> **WHAT TO PRODUCE**: Among the entries, which lines carry the string "grey"? Copy every one.
Top of RECORDS FOR PROCESSING
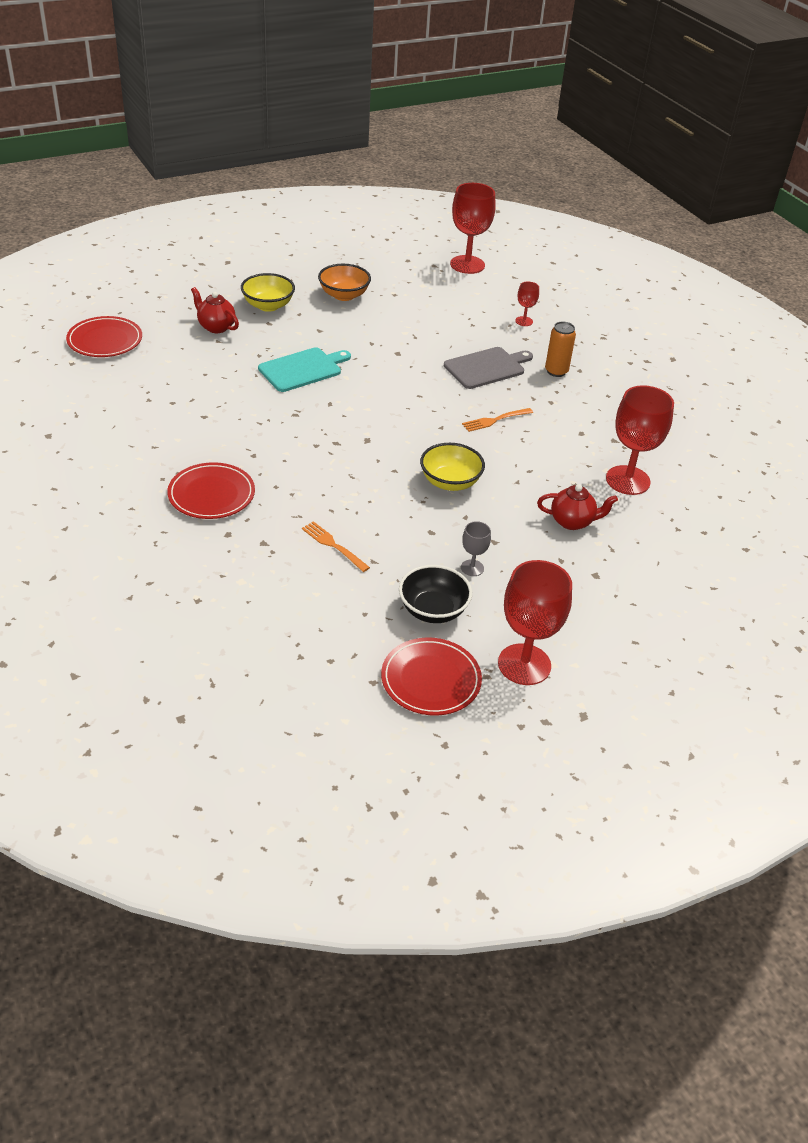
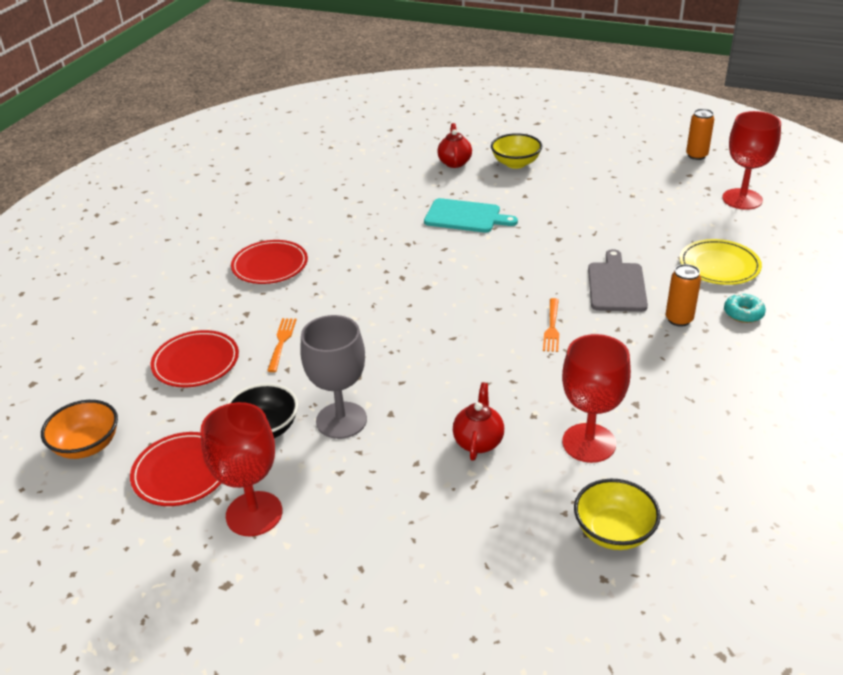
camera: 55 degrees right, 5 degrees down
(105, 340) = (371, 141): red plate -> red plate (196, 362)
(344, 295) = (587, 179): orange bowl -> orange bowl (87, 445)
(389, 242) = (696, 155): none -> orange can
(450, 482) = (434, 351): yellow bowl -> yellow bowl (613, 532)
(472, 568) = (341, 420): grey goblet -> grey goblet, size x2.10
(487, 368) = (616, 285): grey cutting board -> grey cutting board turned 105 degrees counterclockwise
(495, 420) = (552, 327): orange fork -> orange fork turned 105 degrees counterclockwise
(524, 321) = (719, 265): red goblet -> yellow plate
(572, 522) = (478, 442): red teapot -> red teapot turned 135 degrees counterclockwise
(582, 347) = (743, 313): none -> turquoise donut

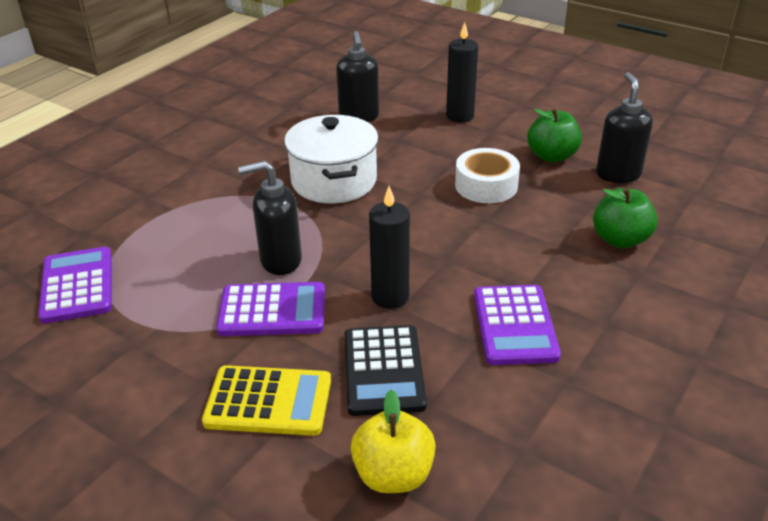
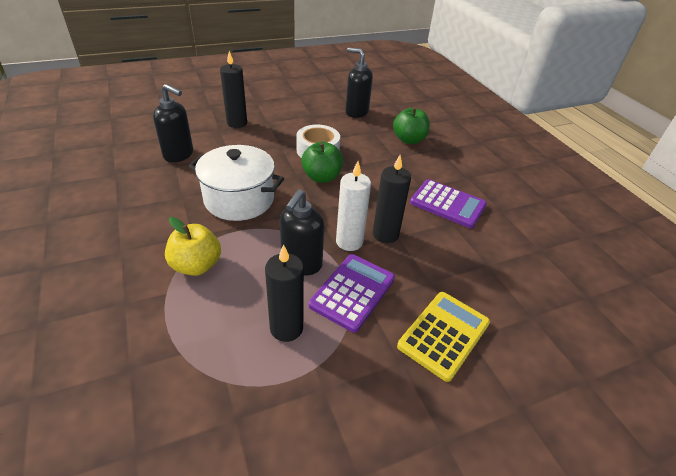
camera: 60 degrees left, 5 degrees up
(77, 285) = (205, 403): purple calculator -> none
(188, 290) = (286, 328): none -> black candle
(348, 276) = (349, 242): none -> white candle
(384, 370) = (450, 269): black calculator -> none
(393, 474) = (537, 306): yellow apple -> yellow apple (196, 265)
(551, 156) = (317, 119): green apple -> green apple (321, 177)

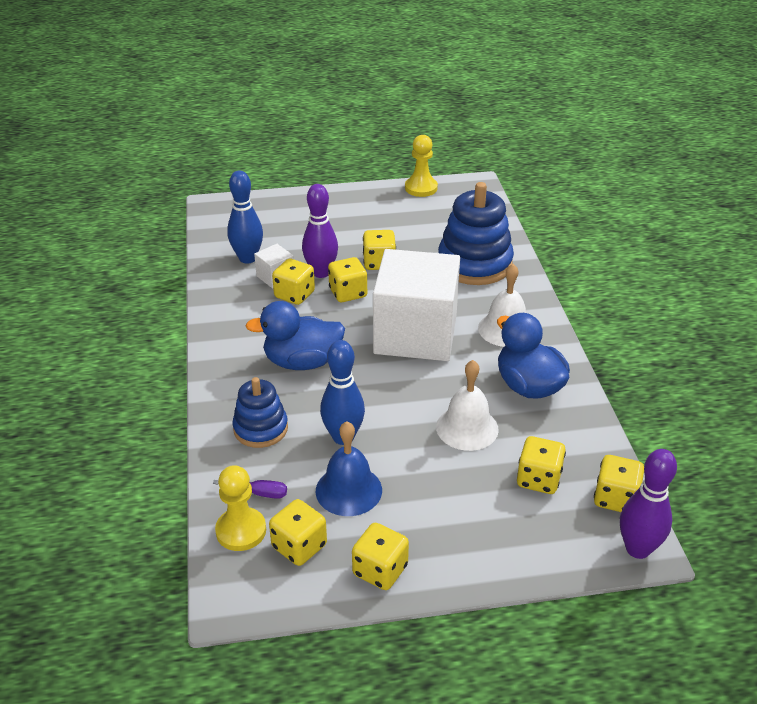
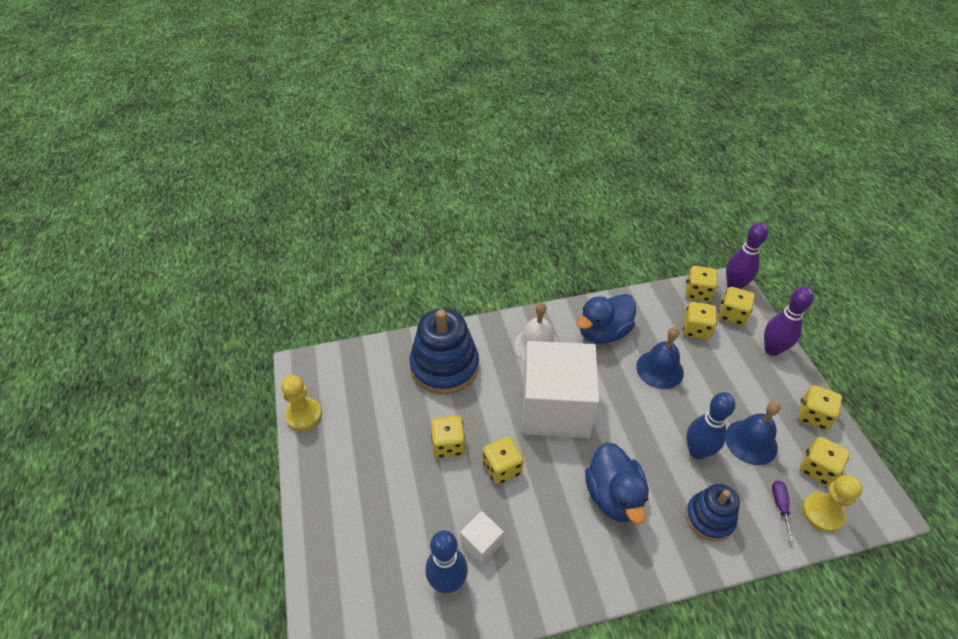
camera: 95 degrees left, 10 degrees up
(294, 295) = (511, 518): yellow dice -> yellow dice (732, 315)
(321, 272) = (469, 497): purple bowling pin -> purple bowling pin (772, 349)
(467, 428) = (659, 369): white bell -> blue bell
Bottom of RECORDS FOR PROCESSING
> **ANSWER BOX**:
(472, 568) = (341, 420): grey goblet -> grey goblet, size x2.10
(487, 368) = (616, 285): grey cutting board -> grey cutting board turned 105 degrees counterclockwise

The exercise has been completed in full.